» WHAT YOU WILL DO: Give every row below as a numbered list, omitting any blank lines and leaving out the picture lines.
** BEGIN SOURCE DATA **
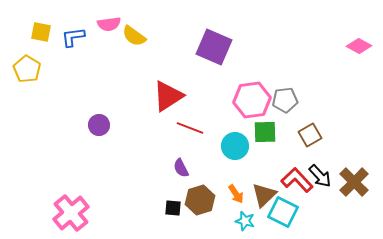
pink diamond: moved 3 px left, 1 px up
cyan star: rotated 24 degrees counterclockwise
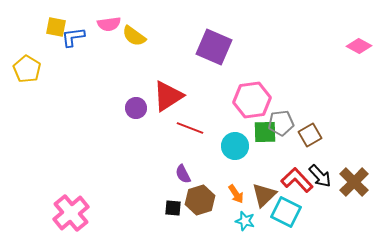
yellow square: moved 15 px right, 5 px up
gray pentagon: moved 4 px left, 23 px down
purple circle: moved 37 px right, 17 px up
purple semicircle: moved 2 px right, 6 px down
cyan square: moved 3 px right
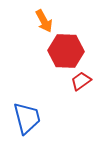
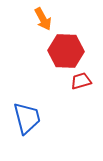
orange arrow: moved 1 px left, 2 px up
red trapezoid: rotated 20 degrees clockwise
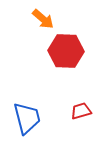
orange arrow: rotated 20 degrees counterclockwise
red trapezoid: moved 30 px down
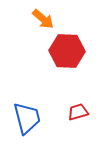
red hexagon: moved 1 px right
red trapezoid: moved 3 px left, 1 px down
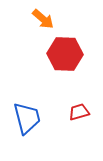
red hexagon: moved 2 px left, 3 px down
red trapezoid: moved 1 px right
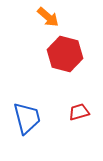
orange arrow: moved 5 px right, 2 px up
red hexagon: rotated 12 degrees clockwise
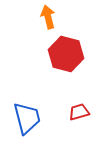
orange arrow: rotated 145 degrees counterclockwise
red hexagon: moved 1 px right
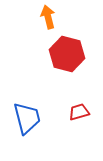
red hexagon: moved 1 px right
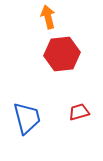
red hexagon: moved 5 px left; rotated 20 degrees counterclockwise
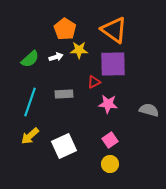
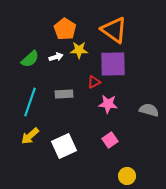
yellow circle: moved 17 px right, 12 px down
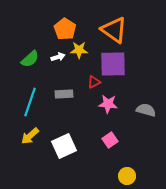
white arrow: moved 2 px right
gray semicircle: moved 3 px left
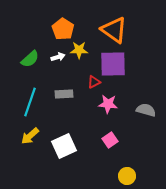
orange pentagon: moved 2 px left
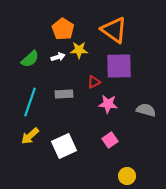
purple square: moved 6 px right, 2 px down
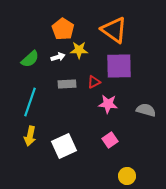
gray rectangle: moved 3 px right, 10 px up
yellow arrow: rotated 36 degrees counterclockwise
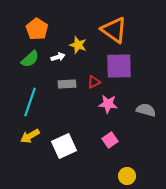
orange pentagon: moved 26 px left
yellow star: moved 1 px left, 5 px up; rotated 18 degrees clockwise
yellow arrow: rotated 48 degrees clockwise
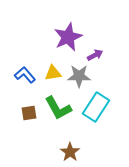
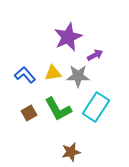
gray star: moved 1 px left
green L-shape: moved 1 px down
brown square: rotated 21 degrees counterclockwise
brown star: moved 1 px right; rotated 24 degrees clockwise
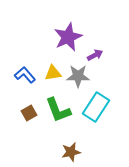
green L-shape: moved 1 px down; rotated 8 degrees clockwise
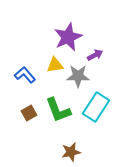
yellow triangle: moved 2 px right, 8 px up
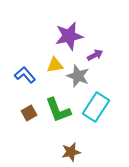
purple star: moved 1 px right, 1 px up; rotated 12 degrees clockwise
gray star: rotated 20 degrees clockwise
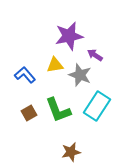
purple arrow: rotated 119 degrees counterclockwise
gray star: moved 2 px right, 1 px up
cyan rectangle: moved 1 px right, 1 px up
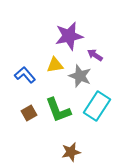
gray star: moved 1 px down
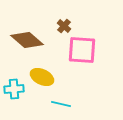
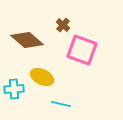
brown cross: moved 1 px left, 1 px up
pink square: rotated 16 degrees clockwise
** END SOURCE DATA **
» THE RESPONSE:
1. pink diamond: moved 3 px left, 1 px up
2. cyan star: rotated 24 degrees counterclockwise
3. yellow square: moved 15 px right, 5 px up
4. gray pentagon: moved 4 px left, 23 px down
5. purple circle: moved 37 px right, 17 px up
6. purple semicircle: moved 2 px right, 6 px down
7. cyan square: moved 3 px right
8. orange arrow: moved 1 px left, 2 px up
9. red trapezoid: rotated 20 degrees clockwise
10. orange arrow: rotated 20 degrees counterclockwise
11. red trapezoid: moved 30 px down
12. red hexagon: moved 1 px right
13. red trapezoid: moved 3 px left, 1 px down
14. red hexagon: moved 2 px left, 3 px down
15. red trapezoid: moved 1 px right
16. orange arrow: moved 5 px right, 2 px up
17. red hexagon: rotated 12 degrees clockwise
18. orange arrow: rotated 145 degrees counterclockwise
19. red hexagon: moved 1 px right
20. red hexagon: moved 1 px right
21. red hexagon: moved 5 px left; rotated 20 degrees counterclockwise
22. yellow circle: moved 17 px right, 12 px down
23. white arrow: moved 2 px right
24. gray semicircle: moved 3 px left
25. orange pentagon: moved 2 px left
26. purple square: moved 6 px right, 2 px down
27. gray rectangle: moved 3 px right, 10 px up
28. yellow arrow: rotated 36 degrees counterclockwise
29. orange pentagon: moved 26 px left
30. yellow star: moved 1 px left, 5 px up; rotated 18 degrees clockwise
31. yellow arrow: rotated 48 degrees clockwise
32. gray star: moved 1 px left
33. green L-shape: moved 1 px down
34. brown square: rotated 21 degrees counterclockwise
35. brown star: moved 1 px right; rotated 24 degrees clockwise
36. green L-shape: moved 1 px down; rotated 8 degrees clockwise
37. yellow triangle: moved 2 px right, 8 px up
38. purple star: moved 1 px right, 1 px up; rotated 12 degrees clockwise
39. gray star: rotated 20 degrees clockwise
40. purple arrow: rotated 119 degrees counterclockwise
41. gray star: moved 2 px right, 1 px up
42. cyan rectangle: moved 1 px right, 1 px up
43. gray star: moved 1 px down
44. brown cross: moved 1 px left, 1 px up
45. pink square: rotated 16 degrees clockwise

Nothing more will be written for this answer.